Content starts

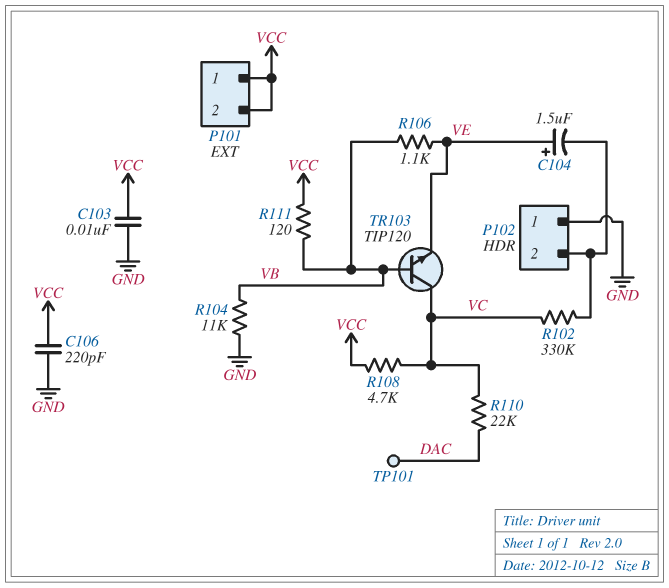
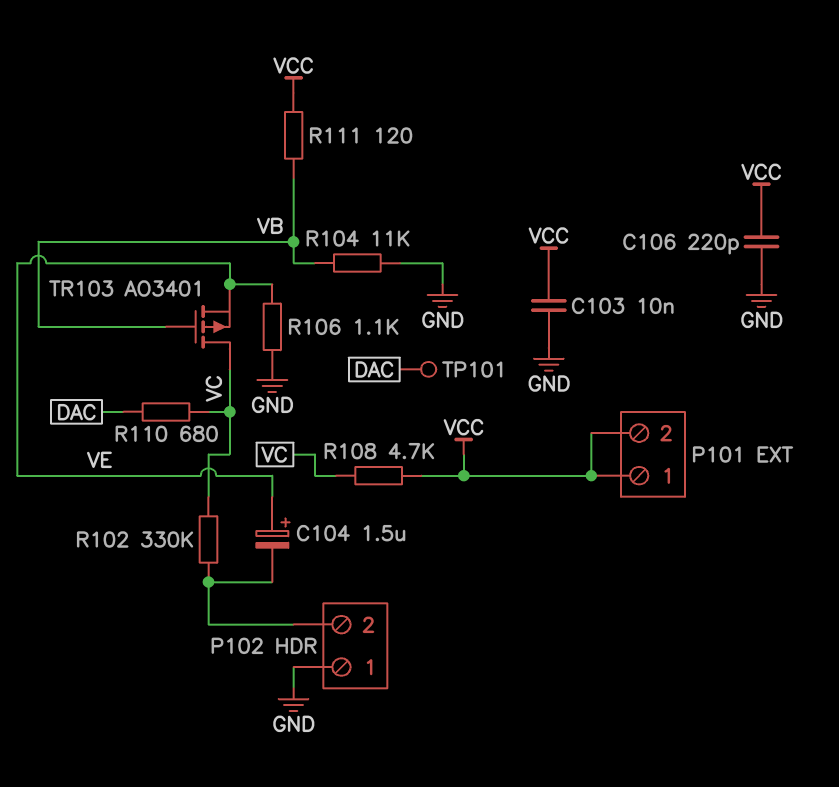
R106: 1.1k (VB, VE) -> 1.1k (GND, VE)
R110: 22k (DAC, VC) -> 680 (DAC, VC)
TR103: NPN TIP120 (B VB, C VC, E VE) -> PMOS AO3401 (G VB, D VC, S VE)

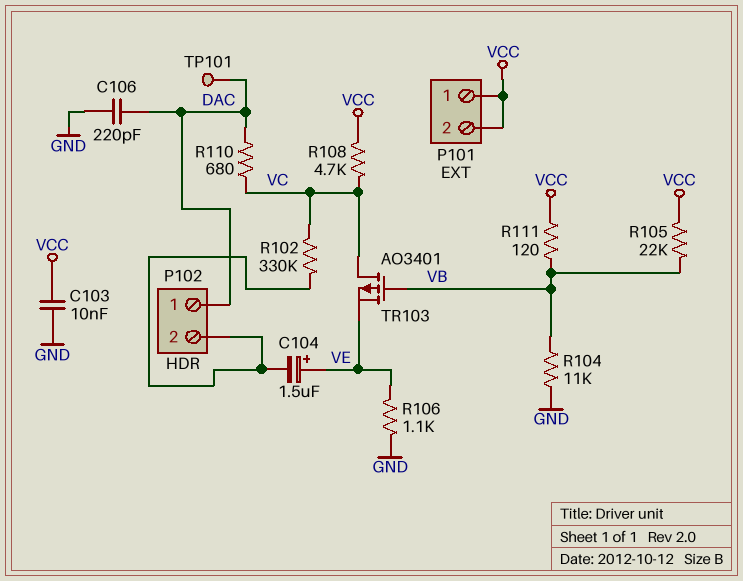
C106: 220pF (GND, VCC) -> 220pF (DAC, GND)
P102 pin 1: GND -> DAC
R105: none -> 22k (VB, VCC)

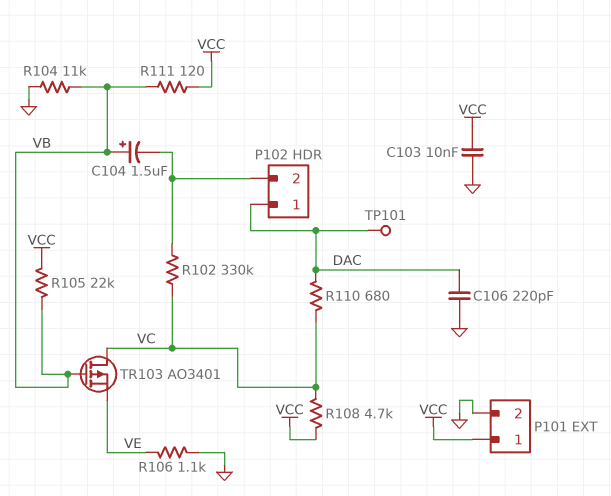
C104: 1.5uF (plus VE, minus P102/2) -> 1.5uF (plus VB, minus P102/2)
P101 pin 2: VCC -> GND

Content ends

YOUR ASSIGNMENT – Every word of the material above should be copied exactly; no pictures.

RESPONSE FOR THIS EXERCISE –
R106: 1.1k (VB, VE) -> 1.1k (GND, VE)
R110: 22k (DAC, VC) -> 680 (DAC, VC)
TR103: NPN TIP120 (B VB, C VC, E VE) -> PMOS AO3401 (G VB, D VC, S VE)

C106: 220pF (GND, VCC) -> 220pF (DAC, GND)
P102 pin 1: GND -> DAC
R105: none -> 22k (VB, VCC)

C104: 1.5uF (plus VE, minus P102/2) -> 1.5uF (plus VB, minus P102/2)
P101 pin 2: VCC -> GND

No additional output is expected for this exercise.